* Aim
Return only the lines running from the line with "See the attached" down to the line with "Label: stroma. (SVG masks)", both included, exactly as they appear.

* Data supplied
☆ ☆ ☆

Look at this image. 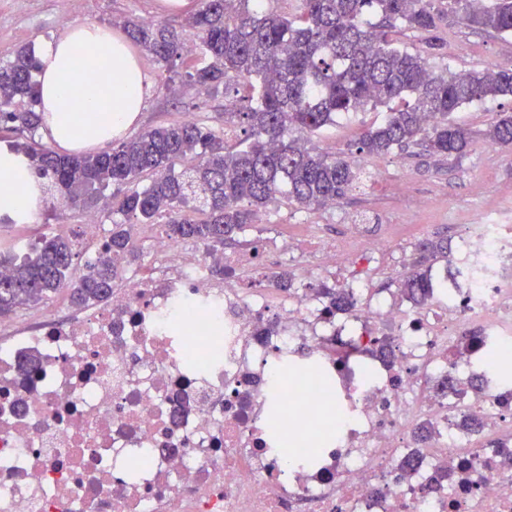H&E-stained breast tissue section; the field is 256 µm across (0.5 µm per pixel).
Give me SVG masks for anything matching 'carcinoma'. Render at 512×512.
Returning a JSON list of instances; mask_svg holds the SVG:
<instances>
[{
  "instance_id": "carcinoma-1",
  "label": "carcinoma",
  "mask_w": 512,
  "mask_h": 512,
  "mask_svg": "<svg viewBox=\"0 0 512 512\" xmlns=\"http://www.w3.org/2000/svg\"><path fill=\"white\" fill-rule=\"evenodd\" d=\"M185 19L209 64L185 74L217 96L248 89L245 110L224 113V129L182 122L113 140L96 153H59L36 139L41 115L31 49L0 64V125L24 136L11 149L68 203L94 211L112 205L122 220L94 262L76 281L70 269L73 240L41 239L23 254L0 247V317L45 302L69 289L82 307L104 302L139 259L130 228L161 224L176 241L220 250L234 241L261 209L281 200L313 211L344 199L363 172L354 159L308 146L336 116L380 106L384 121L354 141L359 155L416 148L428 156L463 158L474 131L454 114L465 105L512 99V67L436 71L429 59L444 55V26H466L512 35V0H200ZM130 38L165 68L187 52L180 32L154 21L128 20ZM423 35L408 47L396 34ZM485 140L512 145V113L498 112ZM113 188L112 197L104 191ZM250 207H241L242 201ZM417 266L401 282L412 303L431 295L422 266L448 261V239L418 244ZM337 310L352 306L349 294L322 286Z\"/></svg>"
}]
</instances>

☆ ☆ ☆

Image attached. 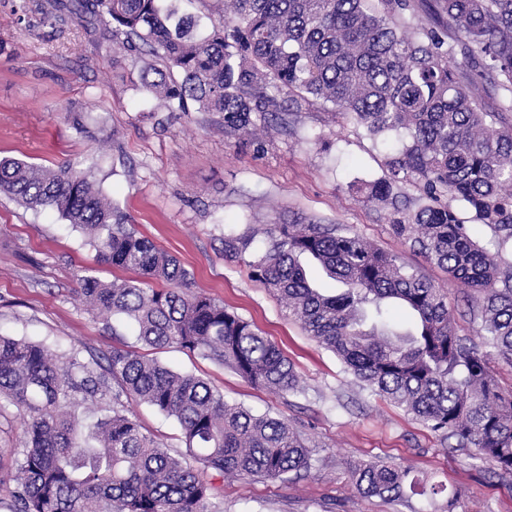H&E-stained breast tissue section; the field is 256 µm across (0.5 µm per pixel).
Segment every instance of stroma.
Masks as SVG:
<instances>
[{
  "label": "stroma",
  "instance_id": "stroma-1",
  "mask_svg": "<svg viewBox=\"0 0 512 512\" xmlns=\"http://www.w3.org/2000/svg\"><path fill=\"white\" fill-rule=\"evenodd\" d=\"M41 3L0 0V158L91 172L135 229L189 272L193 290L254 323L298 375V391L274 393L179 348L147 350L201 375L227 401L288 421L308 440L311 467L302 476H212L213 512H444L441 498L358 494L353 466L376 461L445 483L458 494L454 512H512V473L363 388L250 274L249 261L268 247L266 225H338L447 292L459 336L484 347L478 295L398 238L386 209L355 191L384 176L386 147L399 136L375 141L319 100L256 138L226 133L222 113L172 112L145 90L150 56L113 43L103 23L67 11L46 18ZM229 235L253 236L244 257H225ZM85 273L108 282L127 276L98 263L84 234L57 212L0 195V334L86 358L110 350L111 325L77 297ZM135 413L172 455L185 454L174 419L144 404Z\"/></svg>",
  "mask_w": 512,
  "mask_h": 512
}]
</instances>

☆ ☆ ☆

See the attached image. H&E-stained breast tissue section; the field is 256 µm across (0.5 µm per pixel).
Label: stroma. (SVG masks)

☆ ☆ ☆

* In response
See the attached image. H&E-stained breast tissue section; the field is 256 µm across (0.5 µm per pixel).
Label: stroma. (SVG masks)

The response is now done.